→ **Aim of the exercise**
After reading the entries below, report how many lines have the string "none" in them, giving the number alone.

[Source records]
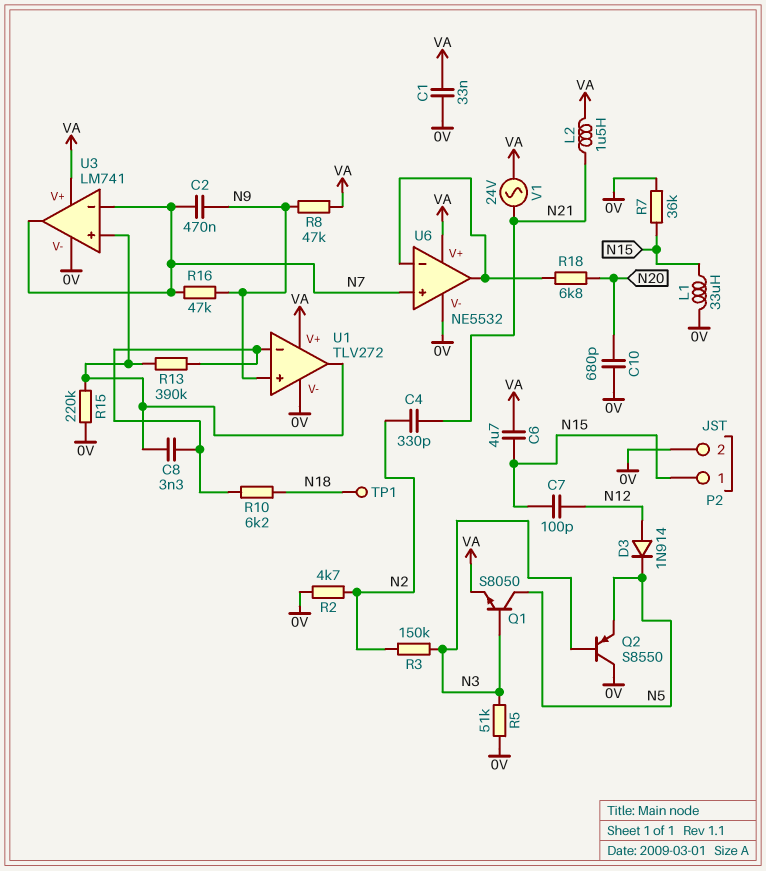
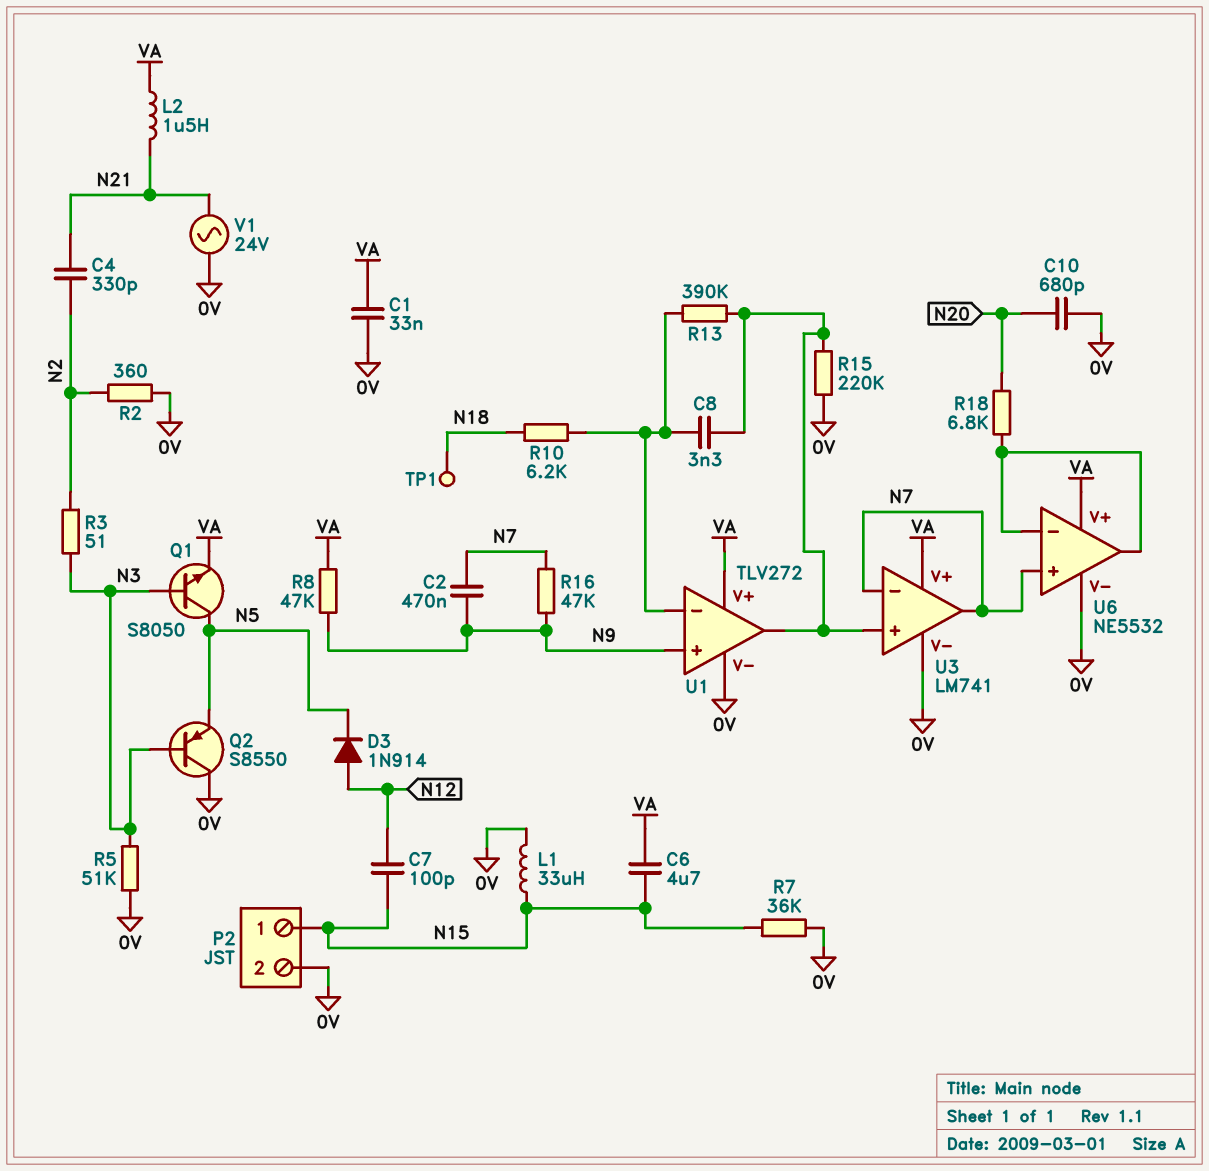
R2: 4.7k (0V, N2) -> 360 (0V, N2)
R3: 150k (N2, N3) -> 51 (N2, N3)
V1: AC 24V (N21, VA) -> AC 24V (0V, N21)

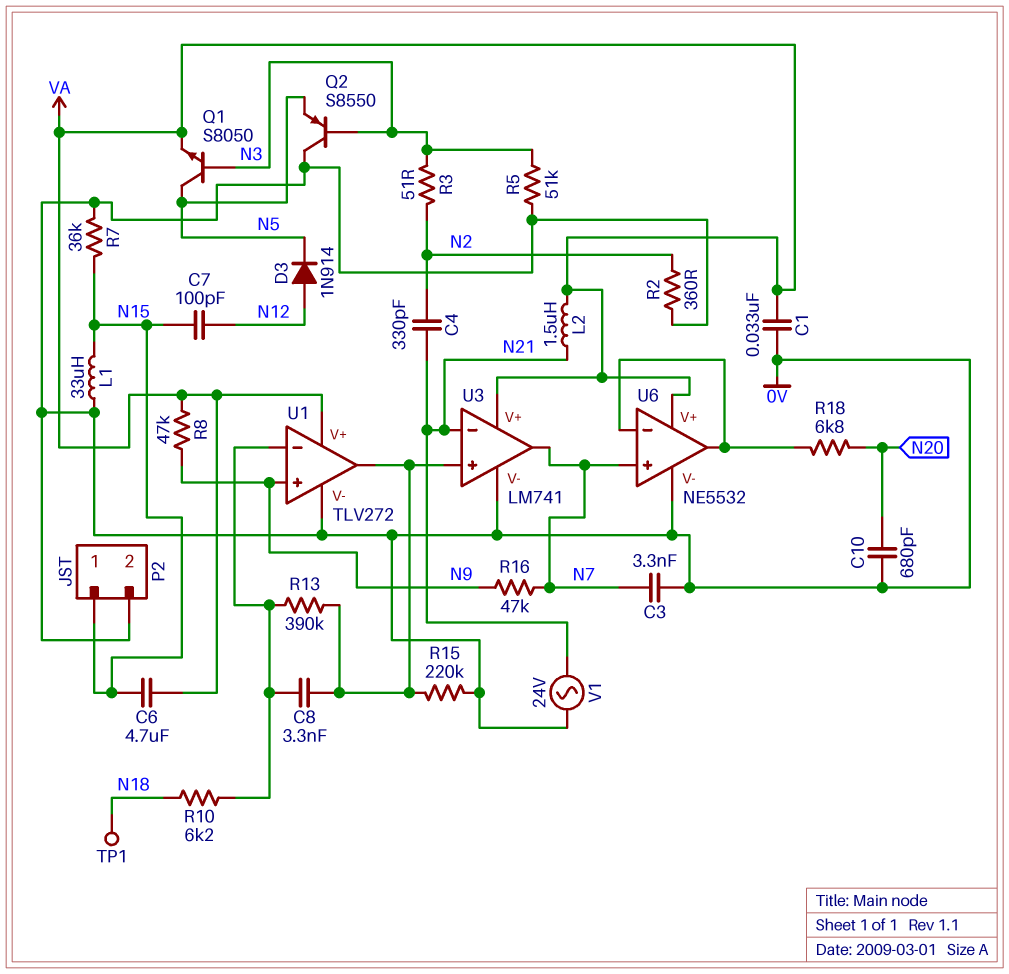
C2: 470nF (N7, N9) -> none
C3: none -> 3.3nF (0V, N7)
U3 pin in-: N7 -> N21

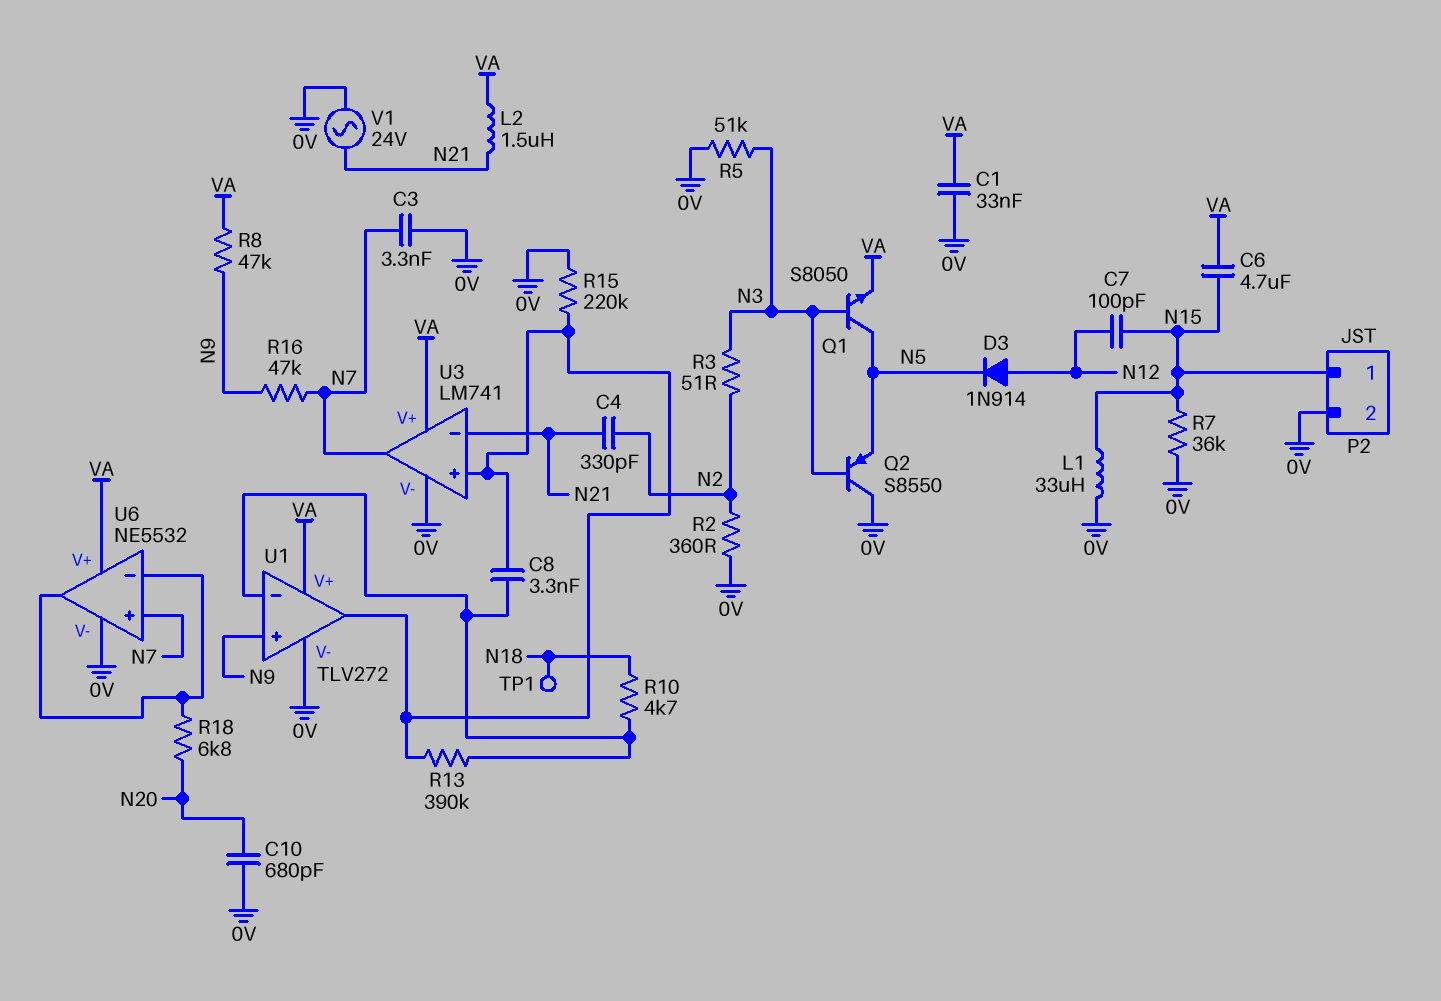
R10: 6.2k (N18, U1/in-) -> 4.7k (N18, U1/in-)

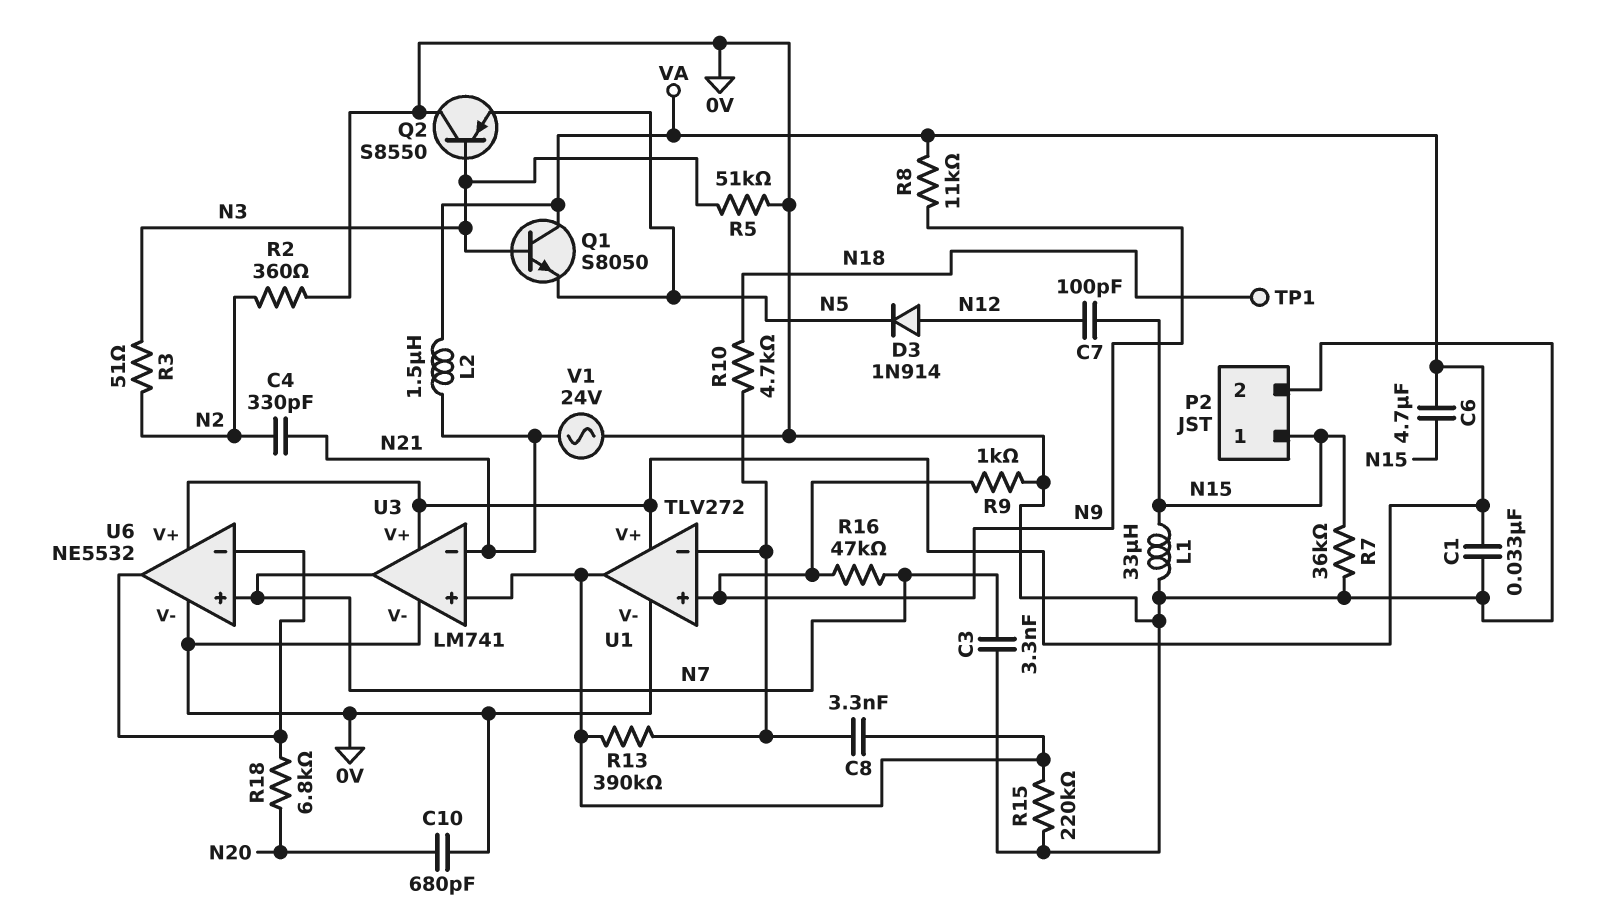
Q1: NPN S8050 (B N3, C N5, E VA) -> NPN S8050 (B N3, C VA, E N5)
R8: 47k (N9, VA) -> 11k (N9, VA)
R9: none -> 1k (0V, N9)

→ **Your solution**
3